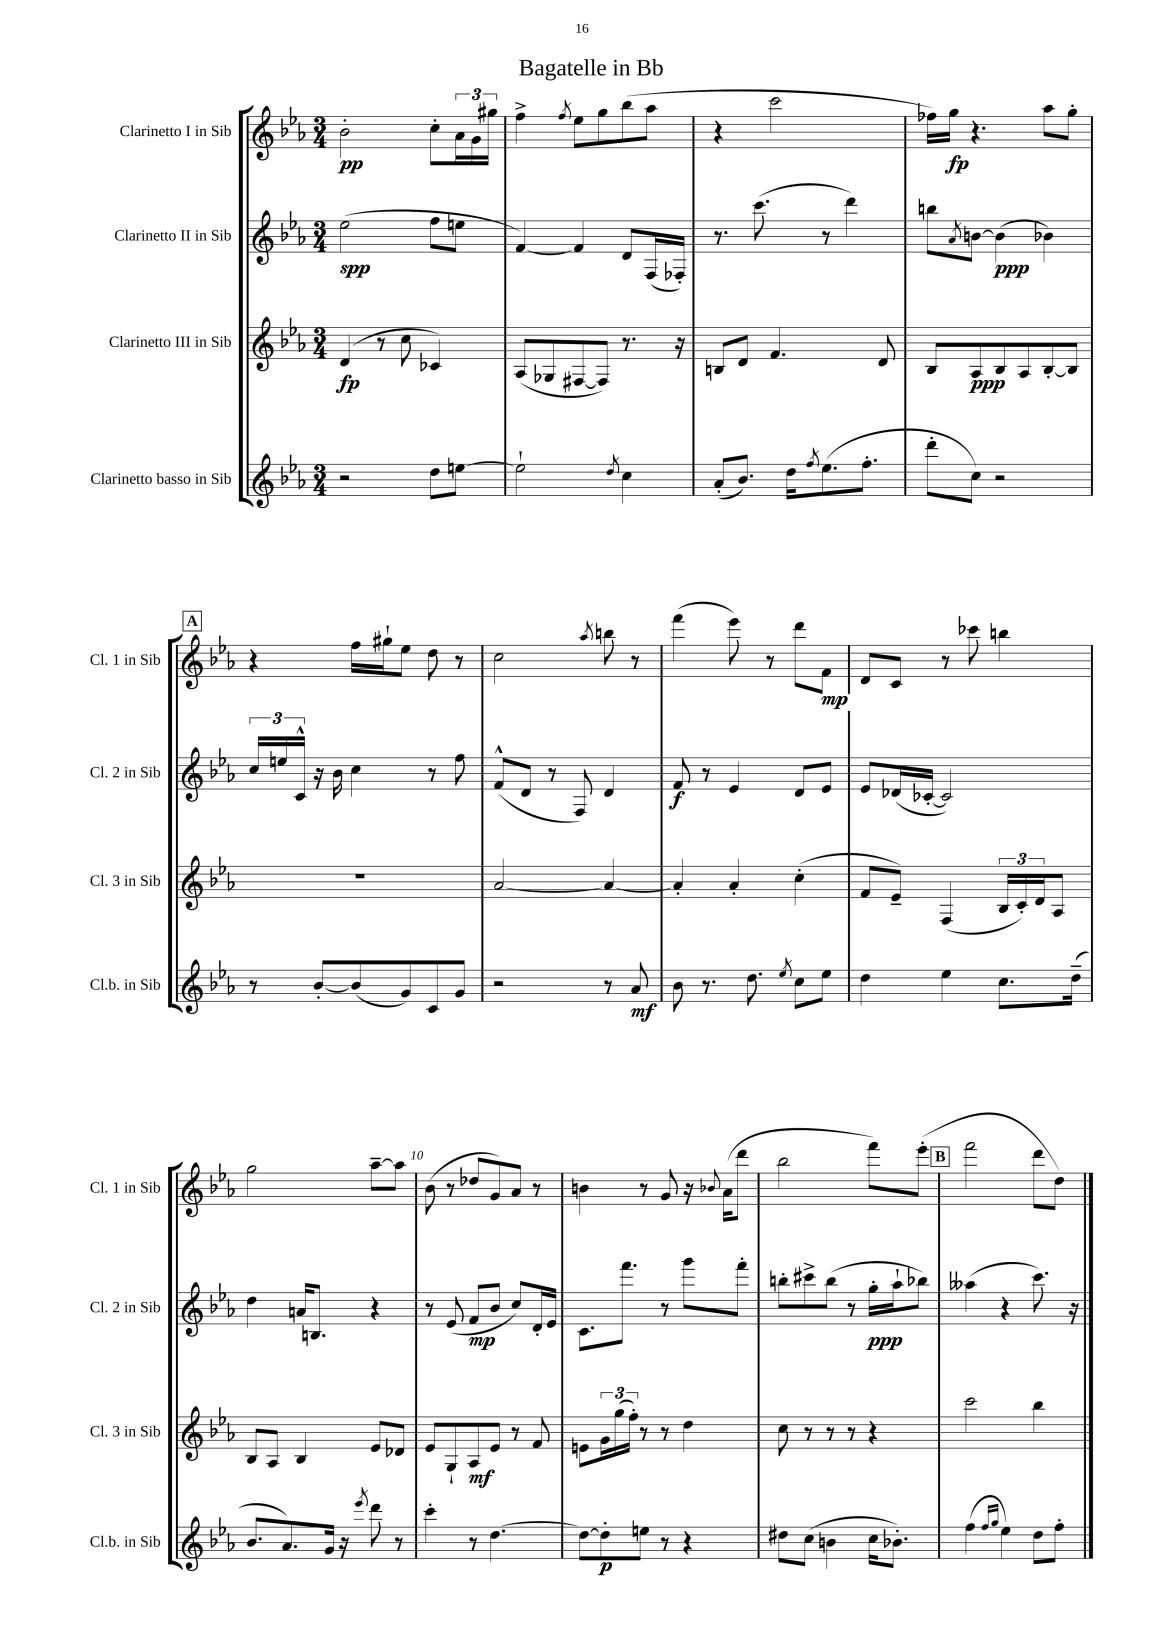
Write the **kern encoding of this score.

**kern	**kern	**kern	**kern
*staff4	*staff3	*staff2	*staff1
*clefG2	*clefG2	*clefG2	*clefG2
*k[b-e-a-]	*k[b-e-a-]	*k[b-e-a-]	*k[b-e-a-]
*M3/4	*M3/4	*M3/4	*M3/4
2r	(4d	(2ee-	2b-'
.	8r	.	.
.	8cc	.	.
8dd	4c-)	8ff	8cc'
[8ee	.	8ee	24a-
.	.	.	24g
.	.	.	24gg#
=	=	=	=
2ee`]	(8A-	[4f)	4ff^
.	8G-	.	.
.	.	.	8qff
.	[8F#	4f]	8ee-
.	8F#])	.	8gg
8qdd	.	.	.
4cc	8.r	8d	(8bb-
.	.	(16F	8aa-
.	16r	16F-')	.
=	=	=	=
(8a-'	8B	8.r	4r
8.b-)	8d	.	.
.	.	(8.ccc	.
.	4.f	.	2ccc
16dd	.	.	.
8qff	.	.	.
(8.ee-	.	8r	.
.	.	4ddd)	.
8.ff'	.	.	.
.	8d	.	.
=	=	=	=
8ddd'	8B-	8bb	16ff-)
.	.	.	16gg
.	.	8qa-	.
8cc)	8A-	[8b	4.r
2r	8B-	(4b]	.
.	8A-	.	.
.	[8B-'	4b-)	8aa-
.	8B-]	.	8gg'
=	=	=	=
8r	2.r	24cc	4r
.	.	24ee	.
.	.	24c^^	.
[8b-'	.	16r	.
.	.	16b-	.
(8b-]	.	4cc	16ff
.	.	.	16gg#`
8g)	.	.	8ee-
8c	.	8r	8dd
8g	.	8ff	8r
=	=	=	=
2r	[2a-	(8f^^	2cc
.	.	8d	.
.	.	8r	.
.	.	8F)	.
.	.	.	8qaa-
8r	4a-_	4d	8bb
8a-	.	.	8r
=	=	=	=
8b-	4a-']	8f	(4fff
8.r	.	8r	.
.	4a-'	4e-	8eee-)
8.dd	.	.	.
.	.	.	8r
8qee-	.	.	.
8cc	(4cc'	8d	8ddd
8ee-	.	8e-	8f
=	=	=	=
4dd	8f	8e-	8d
.	8e-~)	(16d-	8c
.	.	[16c-'	.
4ee-	(4F	2c-])	8r
.	.	.	8ccc-
8.cc	24B-	.	4bb
.	24c')	.	.
.	24d	.	.
.	8A-	.	.
(16dd~	.	.	.
=	=	=	=
8.b-	8B-	4dd	2gg
.	8A-	.	.
8.a-)	.	.	.
.	4B-	16a	.
.	.	8.B	.
16g	.	.	.
16r	.	.	.
8qeee-	.	.	.
8ddd	8e-	4r	[8aa-~
8r	8d-	.	8aa-]
=	=	=	=
4ccc'	8e-	8r	(8b-
.	8G`	(8e-	8r
8r	8A-	8f	8dd-
[4.dd	8e-	8b-	8g)
.	8r	8cc)	8a-
.	8f	16d'	8r
.	.	16e-	.
=	=	=	=
8dd_	8e	8.c	4b
8dd']	24g	.	.
.	(24gg	.	.
.	.	8.fff	.
.	24ff')	.	.
8ee	8r	.	8r
8r	8r	8r	8g
4r	4dd	8ggg	16r
.	.	.	8qqb-
.	.	.	(16a-
.	.	8fff'	8ddd
=	=	=	=
8dd#	8cc	8bb'	2bb-
(8cc	8r	8ccc#^	.
4b	8r	(8bb	.
.	8r	8r	.
16cc	4r	16gg'	8fff)
8.b-')	.	16aa-`	.
.	.	8bb-)	(8eee-'
=	=	=	=
(4ff	2ccc	(4aa--	2fff
16qqff	.	.	.
16qqgg	.	.	.
4ee-)	.	4r	.
8dd	4bb-	8.ccc)	8ddd
8ff'	.	.	8dd)
.	.	16r	.
==	==	==	==
*-	*-	*-	*-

==================================================

• **INSTRUCTIONS TO FOLLOW**
Could you copy the listing above out line for line, leaving out the picture?

• **WRITTEN ANSWER**
Write the **kern encoding of this score.

**kern	**kern	**kern	**kern
*staff4	*staff3	*staff2	*staff1
*clefG2	*clefG2	*clefG2	*clefG2
*k[b-e-a-]	*k[b-e-a-]	*k[b-e-a-]	*k[b-e-a-]
*M3/4	*M3/4	*M3/4	*M3/4
2r	(4d	(2ee-	2b-'
.	8r	.	.
.	8cc	.	.
8dd	4c-)	8ff	8cc'
[8ee	.	8ee	24a-
.	.	.	24g
.	.	.	24gg#
=	=	=	=
2ee`]	(8A-	[4f)	4ff^
.	8G-	.	.
.	.	.	8qff
.	[8F#	4f]	8ee-
.	8F#])	.	8gg
8qdd	.	.	.
4cc	8.r	8d	(8bb-
.	.	(16F	8aa-
.	16r	16F-')	.
=	=	=	=
(8a-'	8B	8.r	4r
8.b-)	8d	.	.
.	.	(8.ccc	.
.	4.f	.	2ccc
16dd	.	.	.
8qff	.	.	.
(8.ee-	.	8r	.
.	.	4ddd)	.
8.ff'	.	.	.
.	8d	.	.
=	=	=	=
8ddd'	8B-	8bb	16ff-)
.	.	.	16gg
.	.	8qa-	.
8cc)	8A-	[8b	4.r
2r	8B-	(4b]	.
.	8A-	.	.
.	[8B-'	4b-)	8aa-
.	8B-]	.	8gg'
=	=	=	=
8r	2.r	24cc	4r
.	.	24ee	.
.	.	24c^^	.
[8b-'	.	16r	.
.	.	16b-	.
(8b-]	.	4cc	16ff
.	.	.	16gg#`
8g)	.	.	8ee-
8c	.	8r	8dd
8g	.	8ff	8r
=	=	=	=
2r	[2a-	(8f^^	2cc
.	.	8d	.
.	.	8r	.
.	.	8F)	.
.	.	.	8qaa-
8r	4a-_	4d	8bb
8a-	.	.	8r
=	=	=	=
8b-	4a-']	8f	(4fff
8.r	.	8r	.
.	4a-'	4e-	8eee-)
8.dd	.	.	.
.	.	.	8r
8qee-	.	.	.
8cc	(4cc'	8d	8ddd
8ee-	.	8e-	8f
=	=	=	=
4dd	8f	8e-	8d
.	8e-~)	(16d-	8c
.	.	[16c-'	.
4ee-	(4F	2c-])	8r
.	.	.	8ccc-
8.cc	24B-	.	4bb
.	24c')	.	.
.	24d	.	.
.	8A-	.	.
(16dd~	.	.	.
=	=	=	=
8.b-	8B-	4dd	2gg
.	8A-	.	.
8.a-)	.	.	.
.	4B-	16a	.
.	.	8.B	.
16g	.	.	.
16r	.	.	.
8qeee-	.	.	.
8ddd	8e-	4r	[8aa-~
8r	8d-	.	8aa-]
=	=	=	=
4ccc'	8e-	8r	(8b-
.	8G`	(8e-	8r
8r	8A-	8f	8dd-
[4.dd	8e-	8b-	8g)
.	8r	8cc)	8a-
.	8f	16d'	8r
.	.	16e-	.
=	=	=	=
8dd_	8e	8.c	4b
8dd']	24g	.	.
.	(24gg	.	.
.	.	8.fff	.
.	24ff')	.	.
8ee	8r	.	8r
8r	8r	8r	8g
4r	4dd	8ggg	16r
.	.	.	8qqb-
.	.	.	(16a-
.	.	8fff'	8ddd
=	=	=	=
8dd#	8cc	8bb'	2bb-
(8cc	8r	8ccc#^	.
4b	8r	(8bb	.
.	8r	8r	.
16cc	4r	16gg'	8fff)
8.b-')	.	16aa-`	.
.	.	8bb-)	(8eee-'
=	=	=	=
(4ff	2ccc	(4aa--	2fff
16qqff	.	.	.
16qqgg	.	.	.
4ee-)	.	4r	.
8dd	4bb-	8.ccc)	8ddd
8ff'	.	.	8dd)
.	.	16r	.
==	==	==	==
*-	*-	*-	*-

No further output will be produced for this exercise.